Copy out once more, exactly, the line with "AUDIO pin TX: D5 -> D2" and all the lines after it, up to the last line of the data.

# Supplied material:
>>>
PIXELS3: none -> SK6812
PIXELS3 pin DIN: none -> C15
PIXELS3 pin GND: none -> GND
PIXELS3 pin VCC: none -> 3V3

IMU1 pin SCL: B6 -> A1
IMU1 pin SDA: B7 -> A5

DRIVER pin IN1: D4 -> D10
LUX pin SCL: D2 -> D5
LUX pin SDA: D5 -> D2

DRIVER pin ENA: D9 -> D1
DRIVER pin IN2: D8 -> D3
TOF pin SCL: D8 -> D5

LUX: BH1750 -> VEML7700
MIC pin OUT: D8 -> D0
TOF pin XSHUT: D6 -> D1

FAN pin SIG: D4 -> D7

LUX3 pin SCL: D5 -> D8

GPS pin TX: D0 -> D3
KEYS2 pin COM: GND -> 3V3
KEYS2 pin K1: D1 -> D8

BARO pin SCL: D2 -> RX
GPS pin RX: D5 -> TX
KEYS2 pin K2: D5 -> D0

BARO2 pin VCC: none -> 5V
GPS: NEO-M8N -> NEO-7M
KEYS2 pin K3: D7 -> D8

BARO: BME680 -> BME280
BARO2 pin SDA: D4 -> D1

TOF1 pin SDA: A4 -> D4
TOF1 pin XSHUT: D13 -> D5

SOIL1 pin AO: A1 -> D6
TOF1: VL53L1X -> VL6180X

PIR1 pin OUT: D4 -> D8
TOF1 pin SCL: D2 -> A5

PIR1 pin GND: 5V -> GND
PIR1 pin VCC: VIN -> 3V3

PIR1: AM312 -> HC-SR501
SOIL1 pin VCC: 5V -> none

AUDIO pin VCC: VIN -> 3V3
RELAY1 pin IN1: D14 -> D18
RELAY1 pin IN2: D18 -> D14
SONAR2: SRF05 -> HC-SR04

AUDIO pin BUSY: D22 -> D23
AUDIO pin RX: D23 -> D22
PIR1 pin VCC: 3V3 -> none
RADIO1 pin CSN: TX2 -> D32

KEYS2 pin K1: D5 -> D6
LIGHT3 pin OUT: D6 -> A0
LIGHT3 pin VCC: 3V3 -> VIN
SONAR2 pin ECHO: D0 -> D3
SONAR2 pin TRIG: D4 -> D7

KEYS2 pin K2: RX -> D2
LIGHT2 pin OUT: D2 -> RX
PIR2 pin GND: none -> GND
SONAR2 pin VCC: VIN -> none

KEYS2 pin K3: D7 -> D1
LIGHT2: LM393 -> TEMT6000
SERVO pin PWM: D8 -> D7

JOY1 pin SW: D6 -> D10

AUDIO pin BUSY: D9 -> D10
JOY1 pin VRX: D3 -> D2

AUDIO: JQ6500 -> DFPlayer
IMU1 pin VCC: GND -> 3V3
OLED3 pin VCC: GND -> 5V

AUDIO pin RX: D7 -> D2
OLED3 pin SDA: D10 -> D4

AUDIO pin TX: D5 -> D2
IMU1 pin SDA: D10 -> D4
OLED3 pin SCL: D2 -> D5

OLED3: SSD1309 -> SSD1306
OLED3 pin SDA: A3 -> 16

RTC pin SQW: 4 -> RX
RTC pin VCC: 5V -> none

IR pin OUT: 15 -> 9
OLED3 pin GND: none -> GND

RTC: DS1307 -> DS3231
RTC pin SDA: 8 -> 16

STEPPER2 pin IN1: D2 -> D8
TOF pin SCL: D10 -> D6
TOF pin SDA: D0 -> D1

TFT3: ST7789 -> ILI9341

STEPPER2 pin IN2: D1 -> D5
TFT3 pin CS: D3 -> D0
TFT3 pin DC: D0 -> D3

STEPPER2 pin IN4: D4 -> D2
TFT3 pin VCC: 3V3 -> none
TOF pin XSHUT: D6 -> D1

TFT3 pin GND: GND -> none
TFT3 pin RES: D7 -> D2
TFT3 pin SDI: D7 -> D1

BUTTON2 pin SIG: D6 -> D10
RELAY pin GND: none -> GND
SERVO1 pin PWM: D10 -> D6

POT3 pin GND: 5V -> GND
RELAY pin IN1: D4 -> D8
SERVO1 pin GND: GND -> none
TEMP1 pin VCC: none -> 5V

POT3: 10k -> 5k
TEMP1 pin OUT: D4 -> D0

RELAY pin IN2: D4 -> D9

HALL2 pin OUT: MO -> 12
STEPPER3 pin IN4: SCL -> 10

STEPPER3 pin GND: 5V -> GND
<<<
# Your solution:
AUDIO pin TX: D5 -> D2
IMU1 pin SDA: D10 -> D4
OLED3 pin SCL: D2 -> D5

OLED3: SSD1309 -> SSD1306
OLED3 pin SDA: A3 -> 16

RTC pin SQW: 4 -> RX
RTC pin VCC: 5V -> none

IR pin OUT: 15 -> 9
OLED3 pin GND: none -> GND

RTC: DS1307 -> DS3231
RTC pin SDA: 8 -> 16

STEPPER2 pin IN1: D2 -> D8
TOF pin SCL: D10 -> D6
TOF pin SDA: D0 -> D1

TFT3: ST7789 -> ILI9341

STEPPER2 pin IN2: D1 -> D5
TFT3 pin CS: D3 -> D0
TFT3 pin DC: D0 -> D3

STEPPER2 pin IN4: D4 -> D2
TFT3 pin VCC: 3V3 -> none
TOF pin XSHUT: D6 -> D1

TFT3 pin GND: GND -> none
TFT3 pin RES: D7 -> D2
TFT3 pin SDI: D7 -> D1

BUTTON2 pin SIG: D6 -> D10
RELAY pin GND: none -> GND
SERVO1 pin PWM: D10 -> D6

POT3 pin GND: 5V -> GND
RELAY pin IN1: D4 -> D8
SERVO1 pin GND: GND -> none
TEMP1 pin VCC: none -> 5V

POT3: 10k -> 5k
TEMP1 pin OUT: D4 -> D0

RELAY pin IN2: D4 -> D9

HALL2 pin OUT: MO -> 12
STEPPER3 pin IN4: SCL -> 10

STEPPER3 pin GND: 5V -> GND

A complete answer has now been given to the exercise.